(Extracted records)
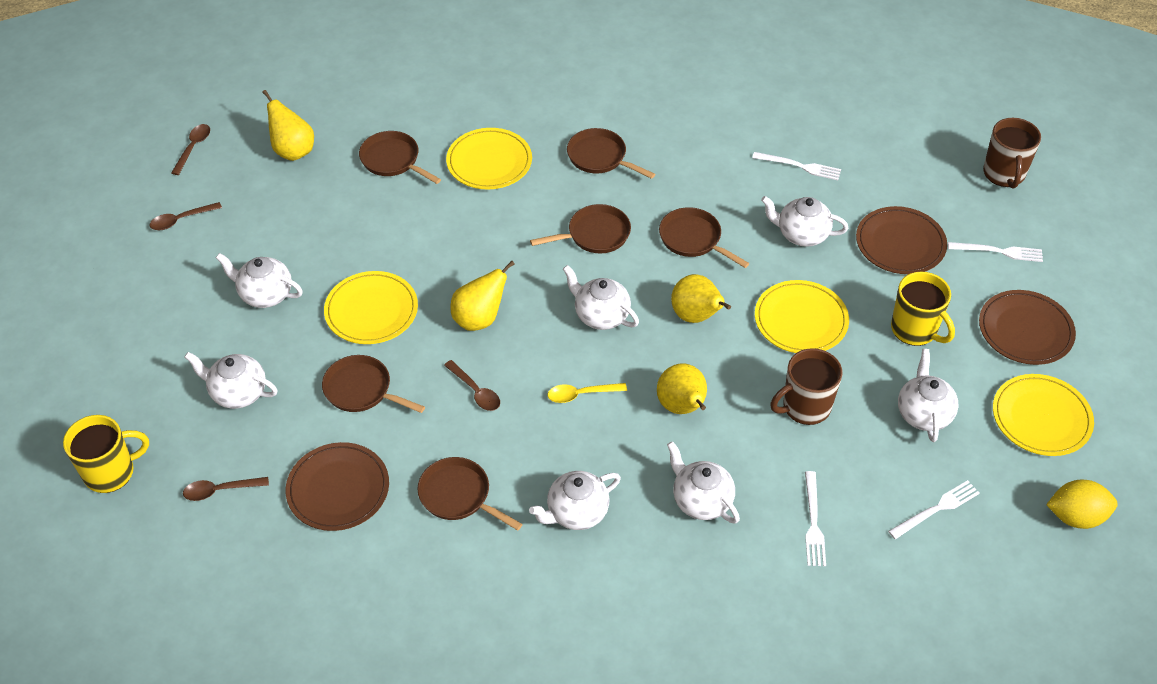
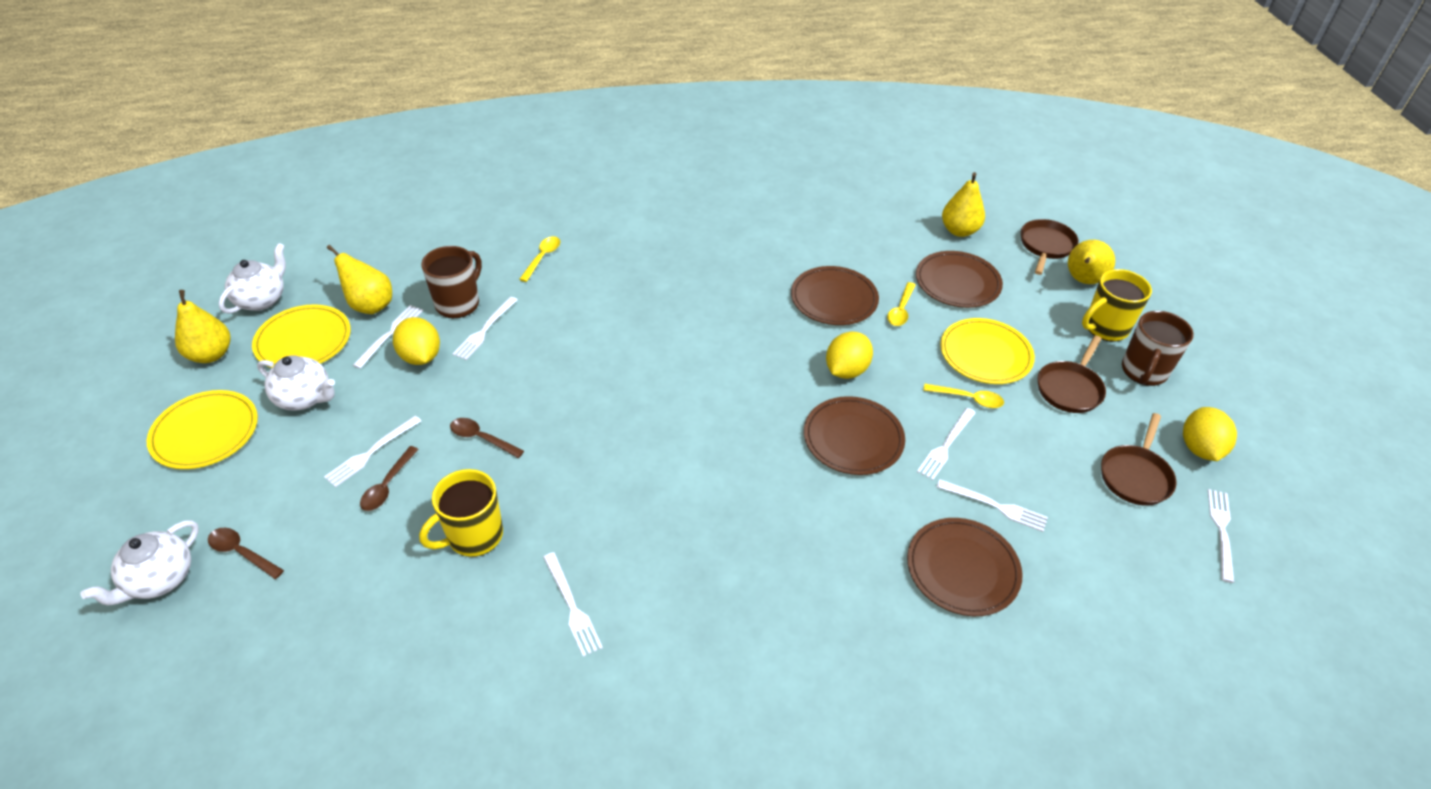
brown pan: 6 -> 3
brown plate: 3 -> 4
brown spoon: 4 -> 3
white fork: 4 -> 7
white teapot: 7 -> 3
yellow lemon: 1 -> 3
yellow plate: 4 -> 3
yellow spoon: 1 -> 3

---

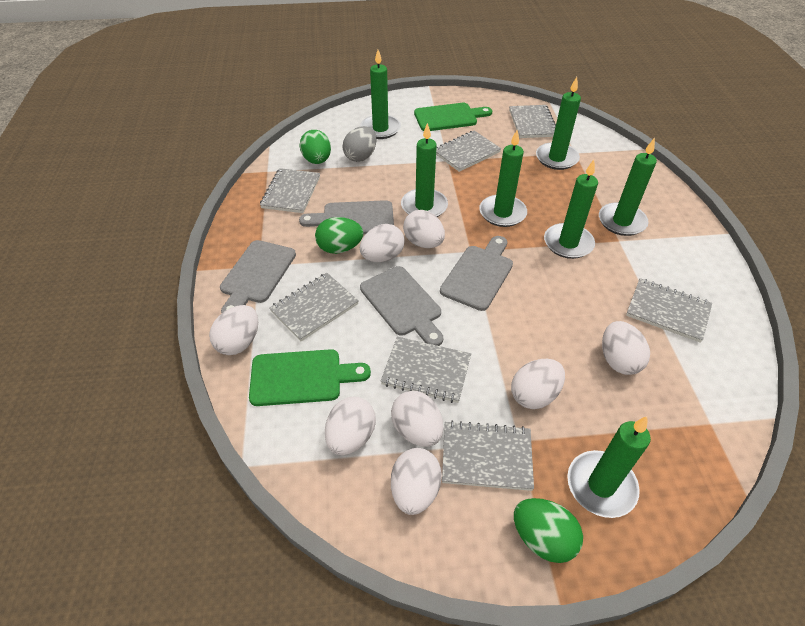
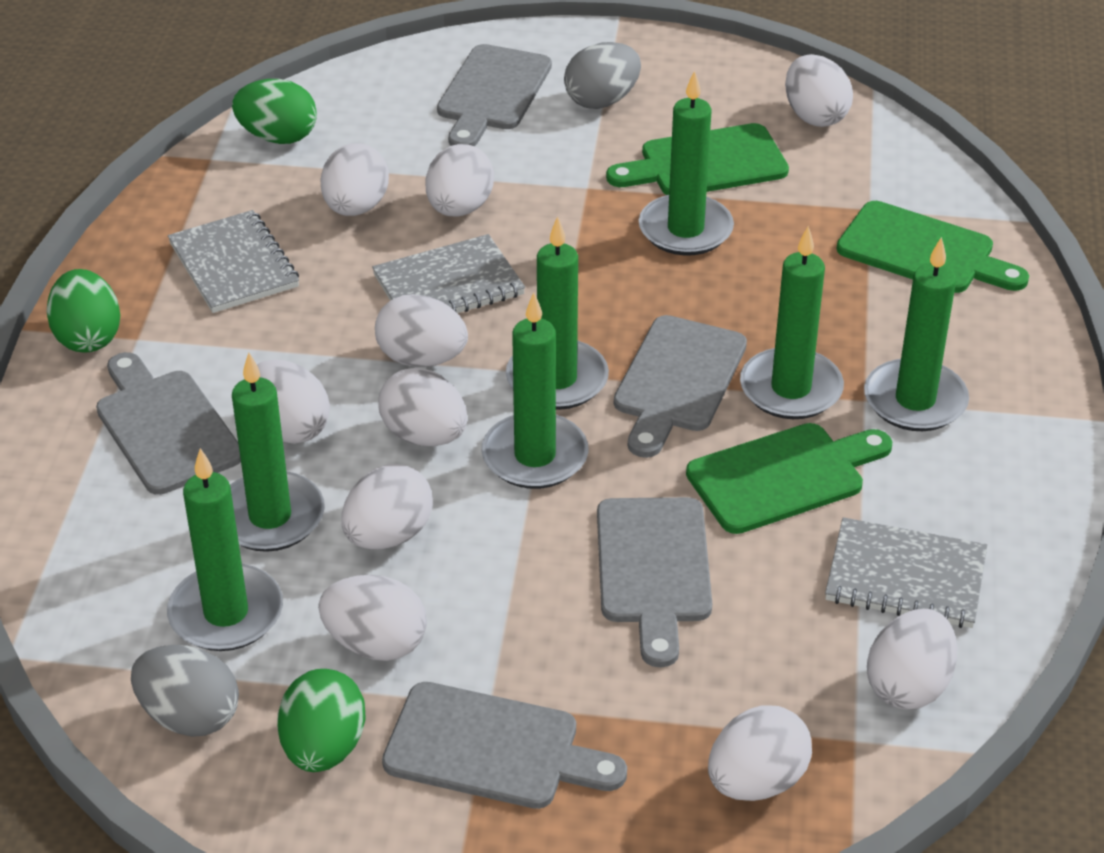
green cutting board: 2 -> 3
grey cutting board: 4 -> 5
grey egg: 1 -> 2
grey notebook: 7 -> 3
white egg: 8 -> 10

* * *

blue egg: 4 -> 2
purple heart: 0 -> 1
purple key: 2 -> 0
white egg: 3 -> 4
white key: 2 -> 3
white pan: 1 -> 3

__About this exercise__
Only one stretch of the data above is needed. Restate it word for word, from the line containing "brown spoon: 4 -> 3" through the line containing "yellow spoon: 1 -> 3", both ends included.

__Exercise response__
brown spoon: 4 -> 3
white fork: 4 -> 7
white teapot: 7 -> 3
yellow lemon: 1 -> 3
yellow plate: 4 -> 3
yellow spoon: 1 -> 3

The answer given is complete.